==== Task input ====
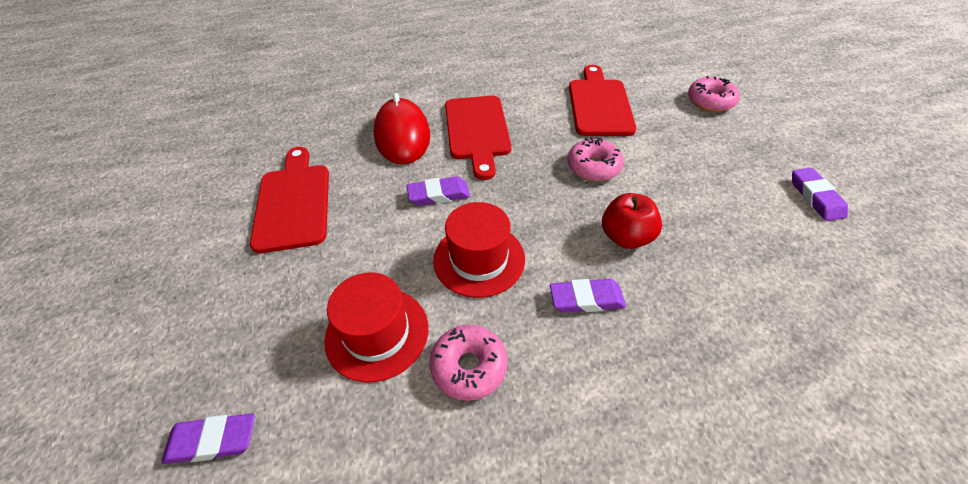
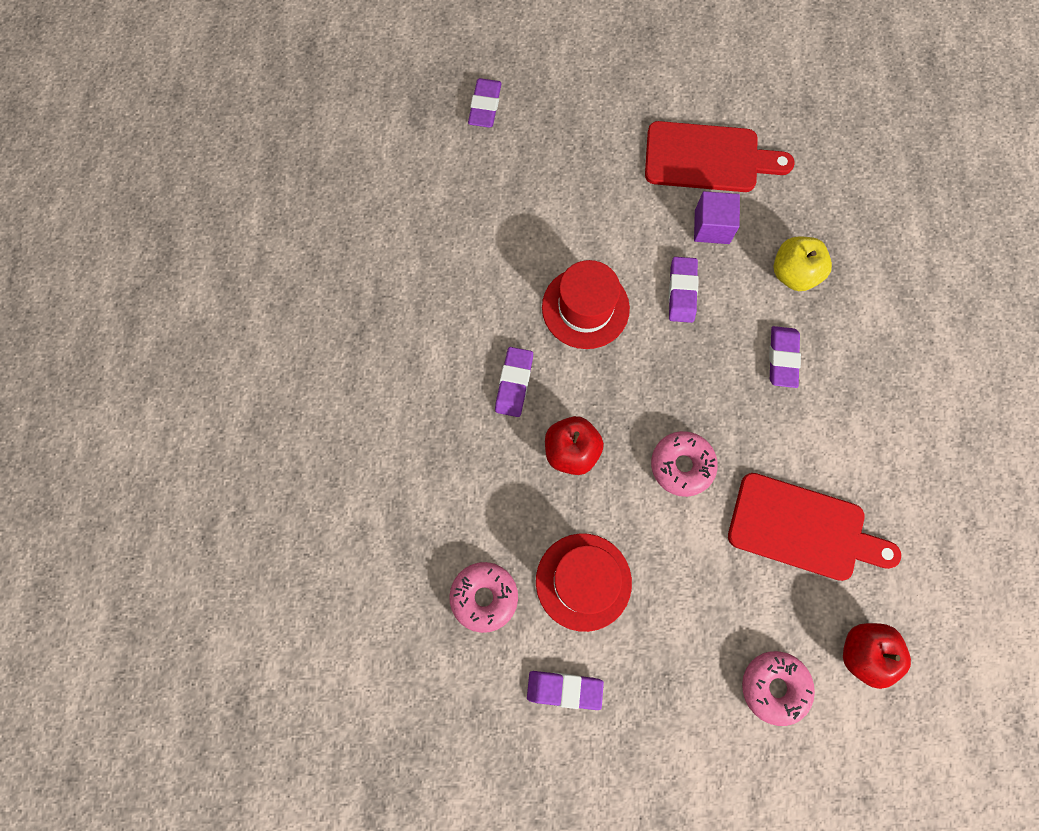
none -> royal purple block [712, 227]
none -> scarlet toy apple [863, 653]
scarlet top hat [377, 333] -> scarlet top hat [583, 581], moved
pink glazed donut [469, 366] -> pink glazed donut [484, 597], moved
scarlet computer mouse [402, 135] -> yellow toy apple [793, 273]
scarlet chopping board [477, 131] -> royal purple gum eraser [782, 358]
====
# Instructions for the task
The lines from the one containing "scarlet computer mouse" through the last line of the records are the answer; set them down exactly and add nothing.

# Task output
scarlet computer mouse [402, 135] -> yellow toy apple [793, 273]
scarlet chopping board [477, 131] -> royal purple gum eraser [782, 358]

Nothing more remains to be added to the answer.